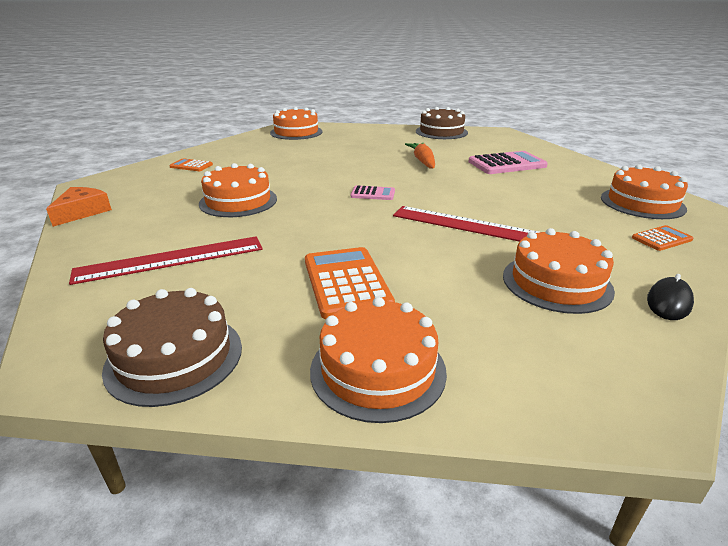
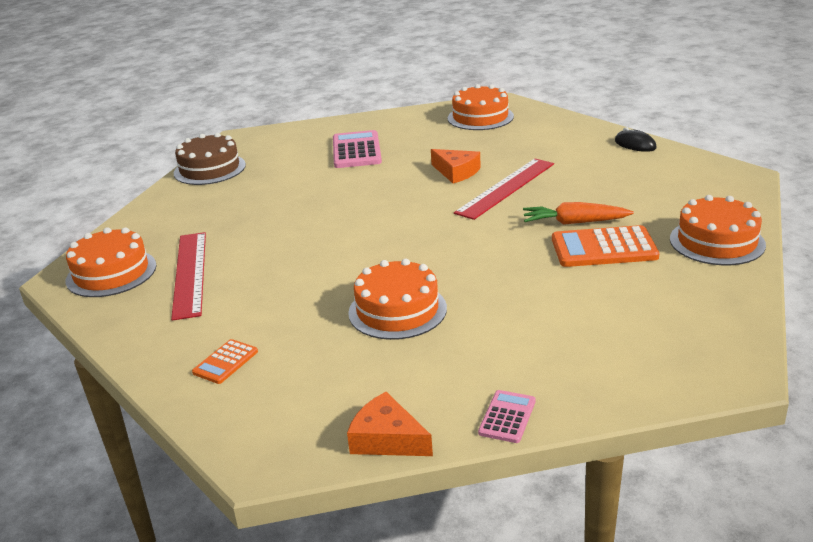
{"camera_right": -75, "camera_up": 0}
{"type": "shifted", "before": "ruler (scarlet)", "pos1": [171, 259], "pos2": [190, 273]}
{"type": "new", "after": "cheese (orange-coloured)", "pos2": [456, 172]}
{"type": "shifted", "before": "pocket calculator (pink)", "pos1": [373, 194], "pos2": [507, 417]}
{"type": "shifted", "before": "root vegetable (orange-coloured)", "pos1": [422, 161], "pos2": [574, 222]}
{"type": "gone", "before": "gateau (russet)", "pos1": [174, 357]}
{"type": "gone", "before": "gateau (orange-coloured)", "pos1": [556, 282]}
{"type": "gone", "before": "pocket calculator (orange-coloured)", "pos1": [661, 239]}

# # # # #

INSTRUCTIONS FOR THE TASK:
The pictures are to be omitted, and the rest of the listing is to be transcribed exactly.

ANSWER SECTION:
{"camera_right": -75, "camera_up": 0}
{"type": "shifted", "before": "ruler (scarlet)", "pos1": [171, 259], "pos2": [190, 273]}
{"type": "new", "after": "cheese (orange-coloured)", "pos2": [456, 172]}
{"type": "shifted", "before": "pocket calculator (pink)", "pos1": [373, 194], "pos2": [507, 417]}
{"type": "shifted", "before": "root vegetable (orange-coloured)", "pos1": [422, 161], "pos2": [574, 222]}
{"type": "gone", "before": "gateau (russet)", "pos1": [174, 357]}
{"type": "gone", "before": "gateau (orange-coloured)", "pos1": [556, 282]}
{"type": "gone", "before": "pocket calculator (orange-coloured)", "pos1": [661, 239]}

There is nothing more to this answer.